(Records for the task Opens)
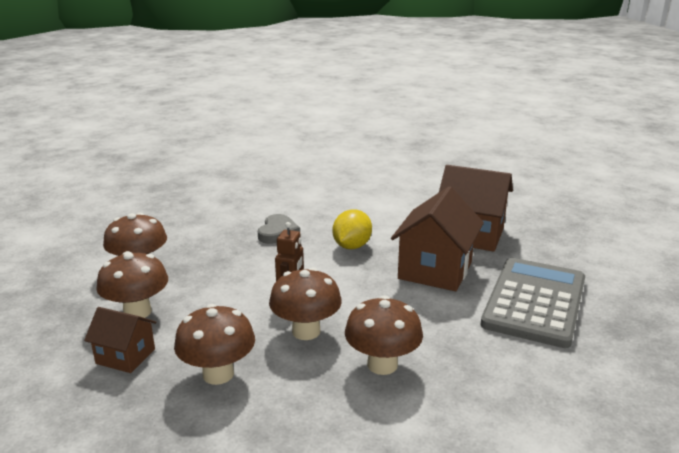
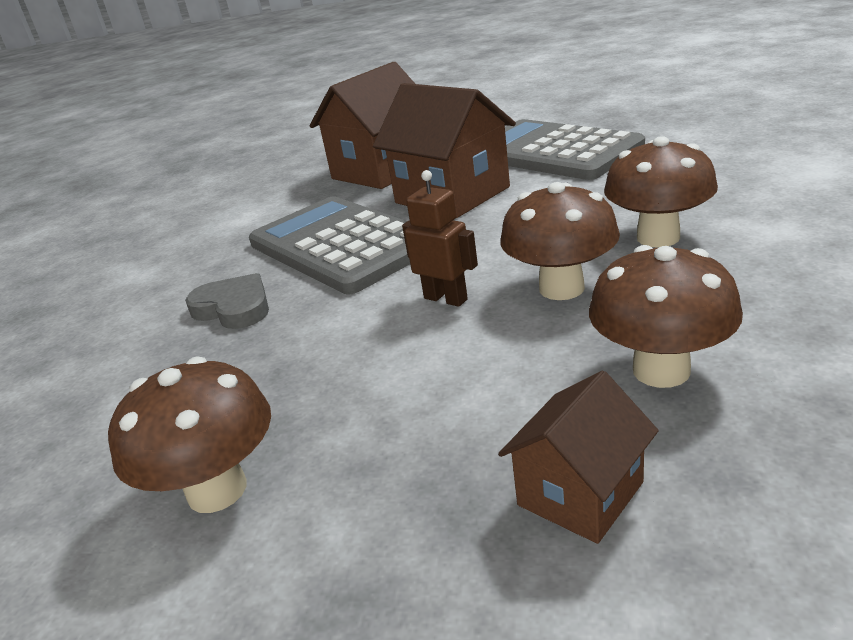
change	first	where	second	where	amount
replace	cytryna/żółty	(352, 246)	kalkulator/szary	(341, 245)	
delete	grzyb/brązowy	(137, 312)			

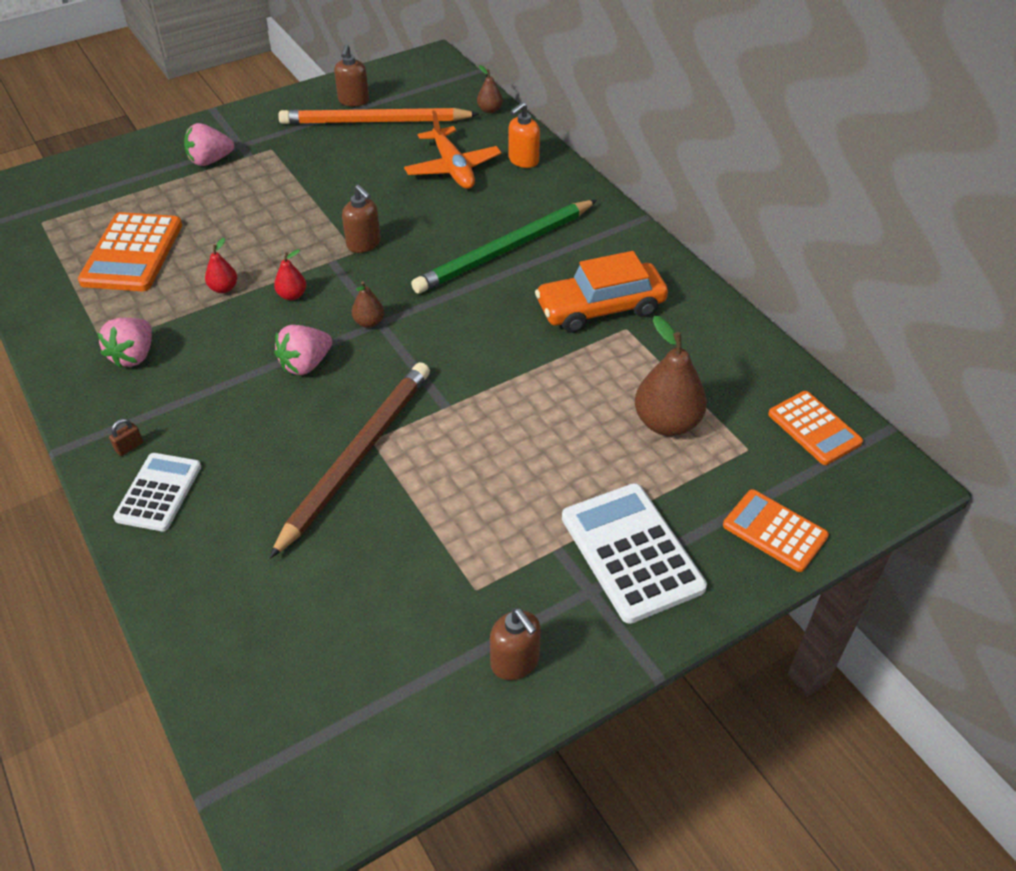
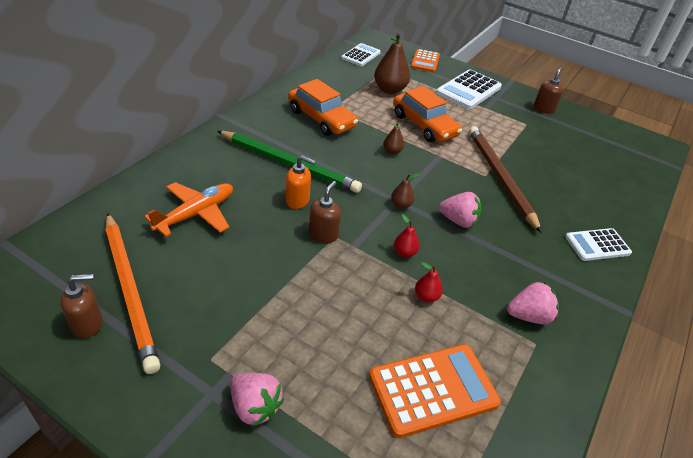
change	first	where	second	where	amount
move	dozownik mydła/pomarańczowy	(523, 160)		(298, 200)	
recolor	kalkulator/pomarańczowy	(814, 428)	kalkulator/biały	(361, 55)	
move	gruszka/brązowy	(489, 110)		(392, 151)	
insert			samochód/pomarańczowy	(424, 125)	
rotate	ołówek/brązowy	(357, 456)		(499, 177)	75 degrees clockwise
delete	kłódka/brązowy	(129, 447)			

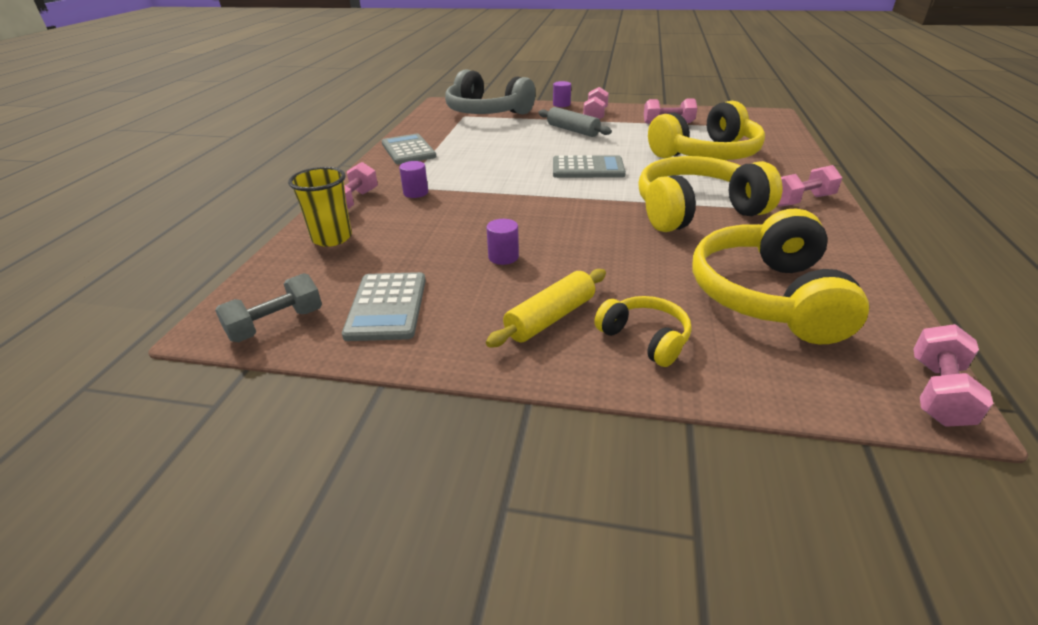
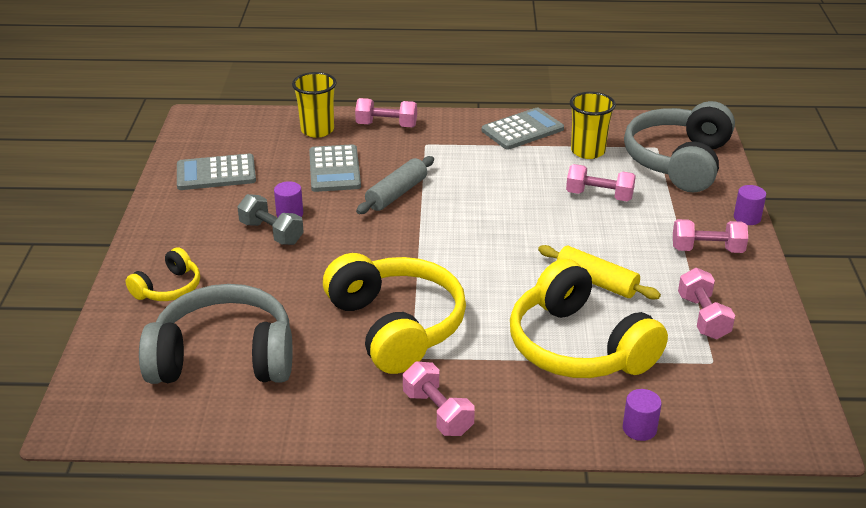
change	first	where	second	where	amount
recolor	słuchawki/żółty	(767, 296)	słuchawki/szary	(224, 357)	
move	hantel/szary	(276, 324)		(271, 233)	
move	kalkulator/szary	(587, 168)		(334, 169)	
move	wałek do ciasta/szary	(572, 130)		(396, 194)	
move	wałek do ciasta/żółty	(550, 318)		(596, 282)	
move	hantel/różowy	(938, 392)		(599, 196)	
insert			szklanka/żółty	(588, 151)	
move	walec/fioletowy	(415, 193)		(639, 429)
(Records for the task Closes)
(Records for the task Opens)
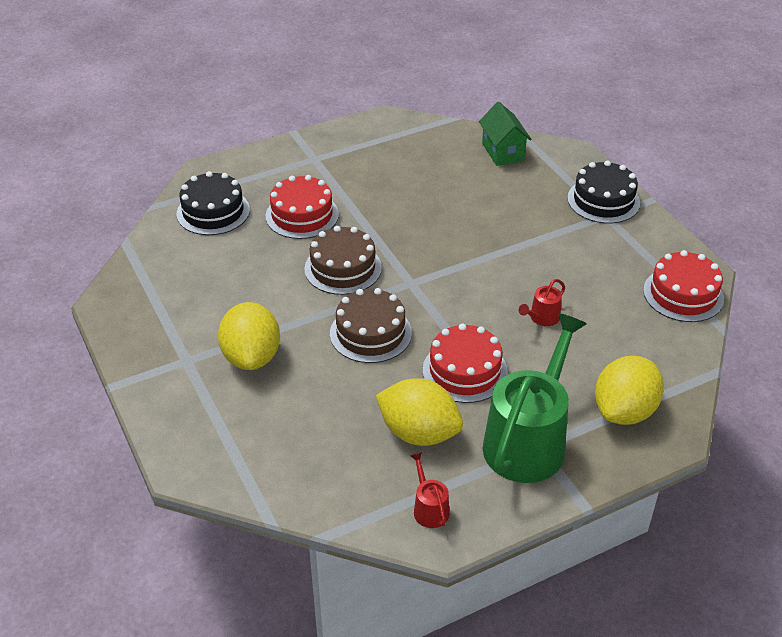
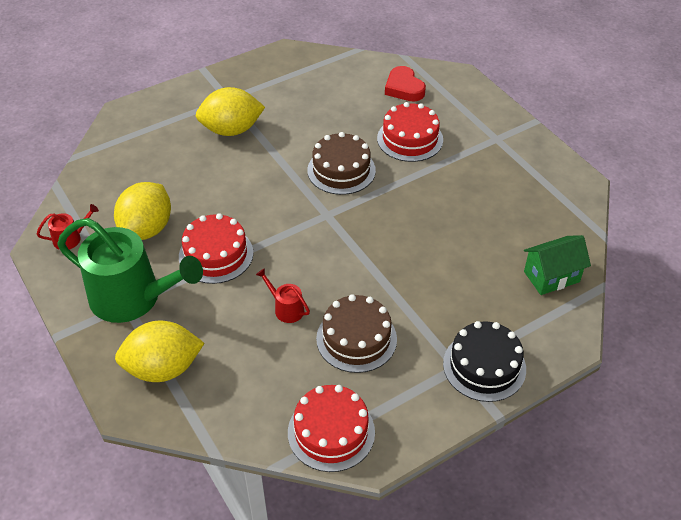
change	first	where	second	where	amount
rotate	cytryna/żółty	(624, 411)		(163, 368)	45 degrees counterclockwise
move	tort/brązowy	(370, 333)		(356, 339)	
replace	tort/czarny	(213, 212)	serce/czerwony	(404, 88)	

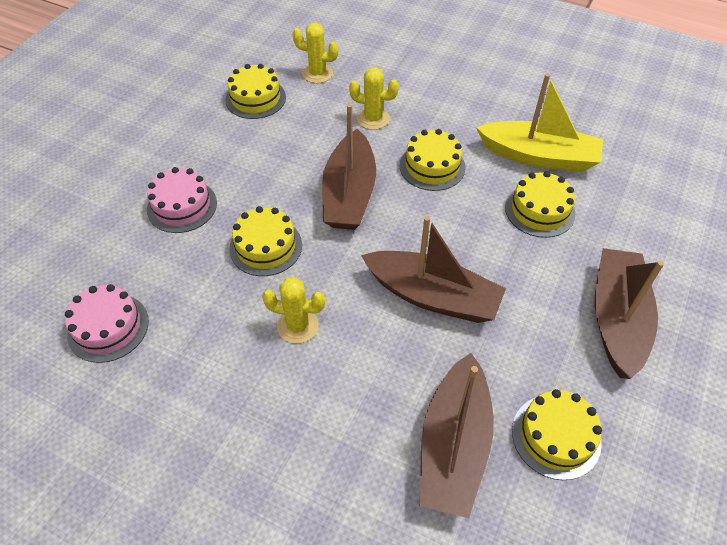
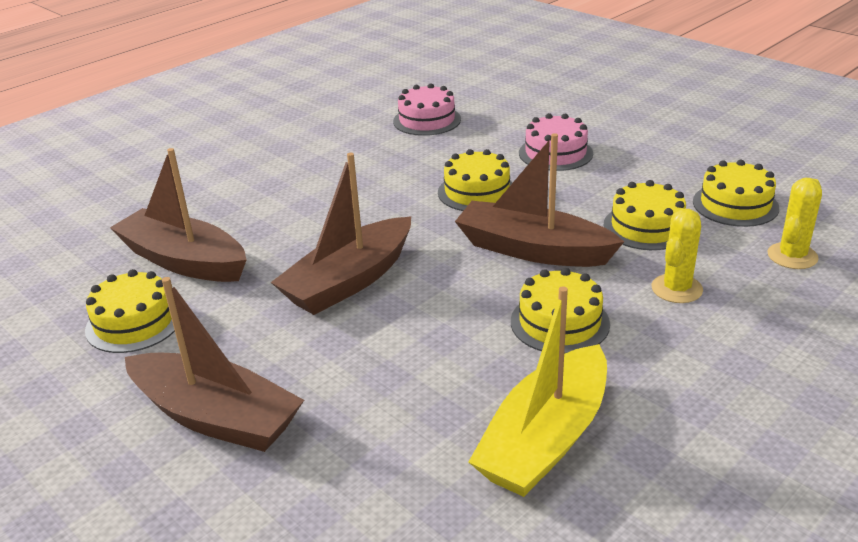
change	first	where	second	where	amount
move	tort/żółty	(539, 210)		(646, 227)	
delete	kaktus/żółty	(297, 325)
(Records for the task Closes)
(Records for the task Opens)
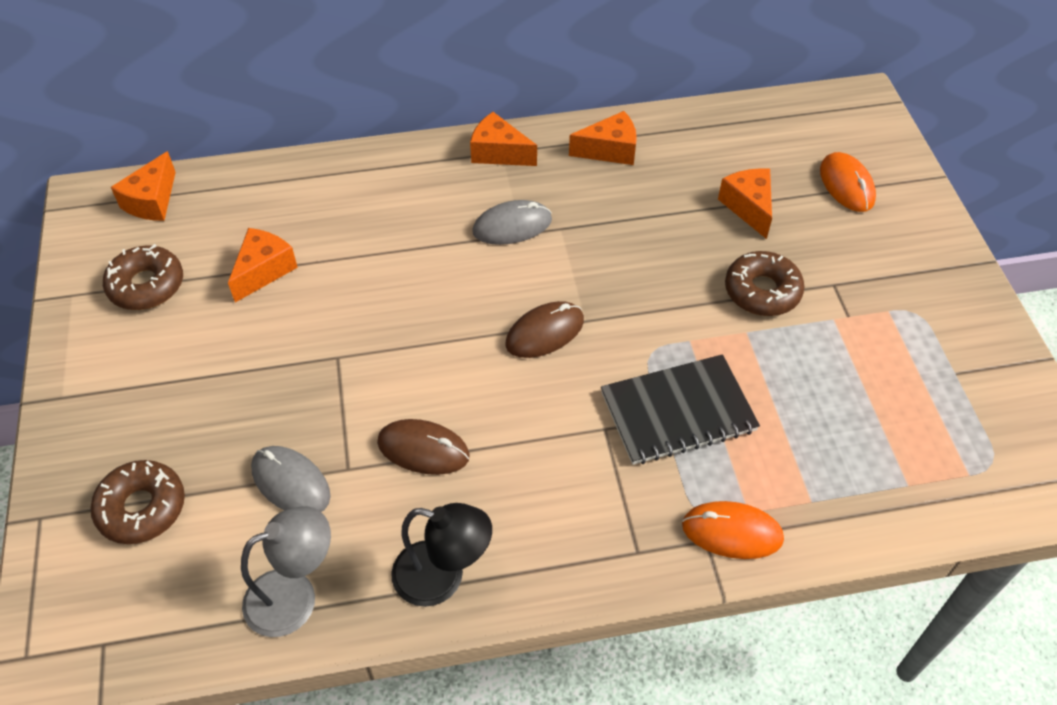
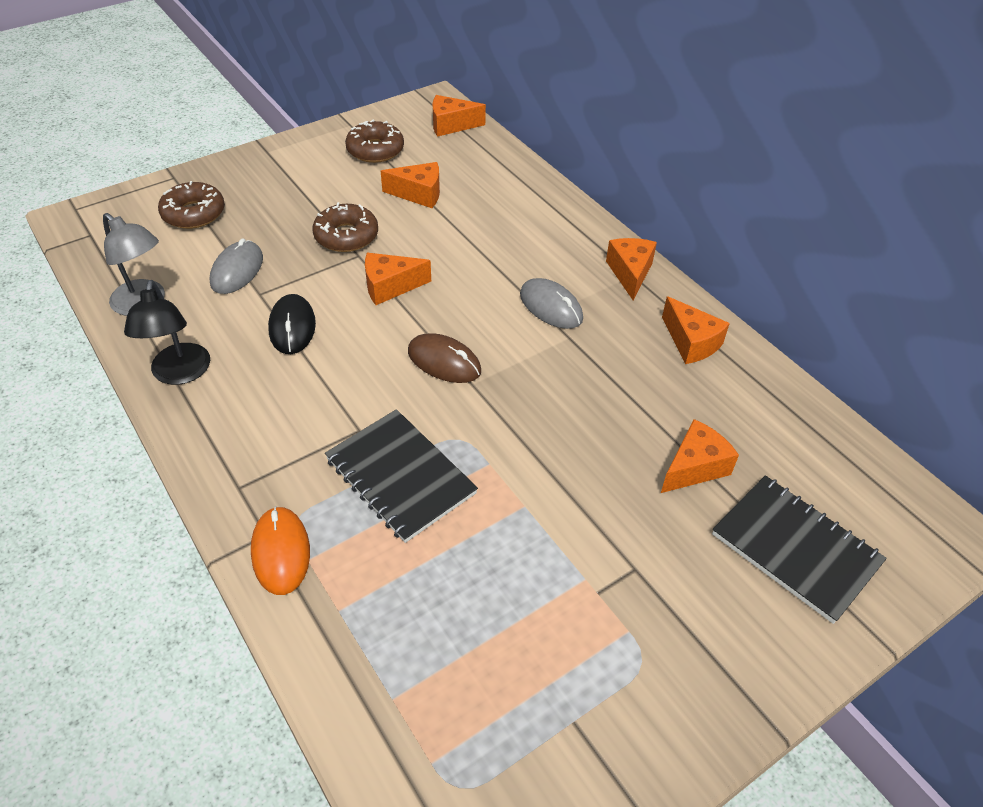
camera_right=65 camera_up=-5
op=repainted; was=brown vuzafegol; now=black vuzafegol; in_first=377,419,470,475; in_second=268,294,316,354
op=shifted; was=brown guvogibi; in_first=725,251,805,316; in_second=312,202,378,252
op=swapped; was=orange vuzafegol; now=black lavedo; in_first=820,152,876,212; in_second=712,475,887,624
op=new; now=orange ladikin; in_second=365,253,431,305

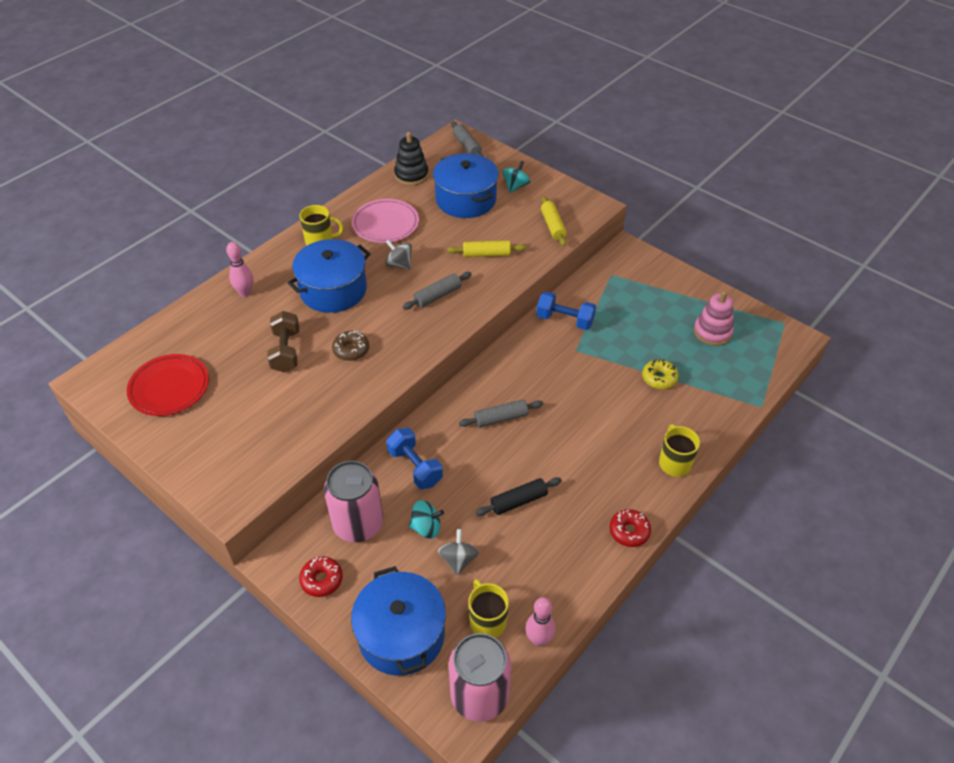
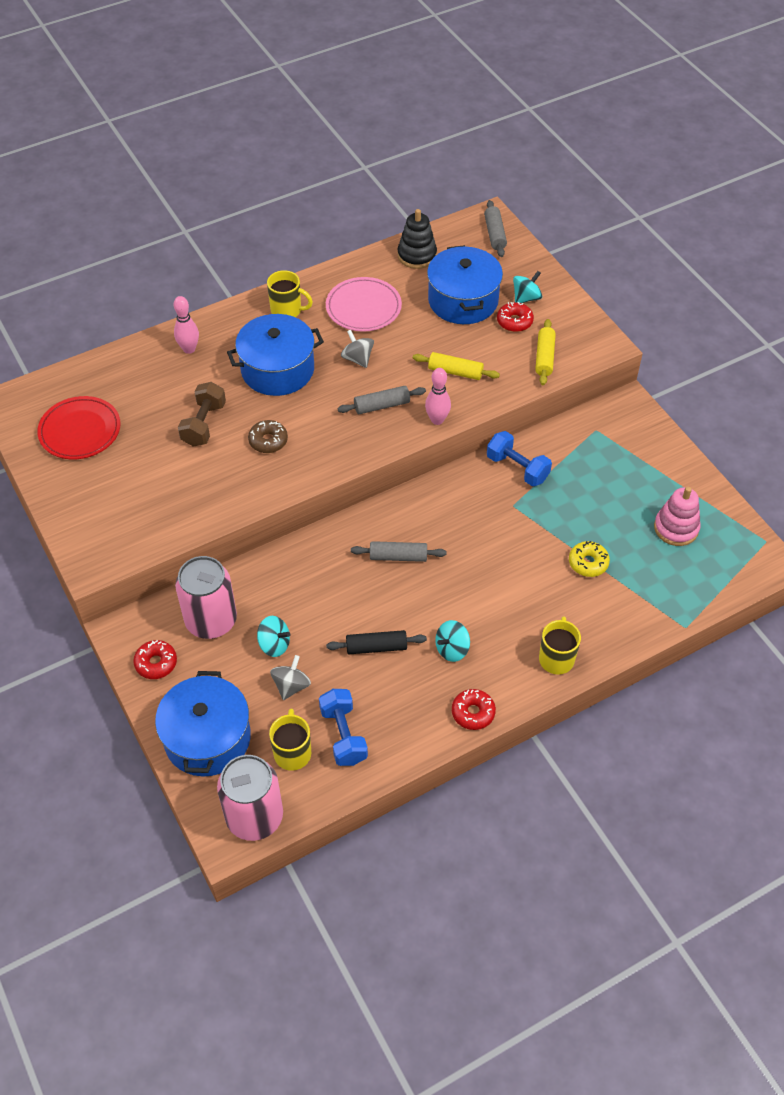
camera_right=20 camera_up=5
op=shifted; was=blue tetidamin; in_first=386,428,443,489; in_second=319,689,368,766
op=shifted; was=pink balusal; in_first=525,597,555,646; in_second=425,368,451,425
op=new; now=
(Records for the task Closes)
_Problem details_. Locate all lines in the listing above with the word "vuzafegol". Copy them.

_Written response_.
op=repainted; was=brown vuzafegol; now=black vuzafegol; in_first=377,419,470,475; in_second=268,294,316,354
op=swapped; was=orange vuzafegol; now=black lavedo; in_first=820,152,876,212; in_second=712,475,887,624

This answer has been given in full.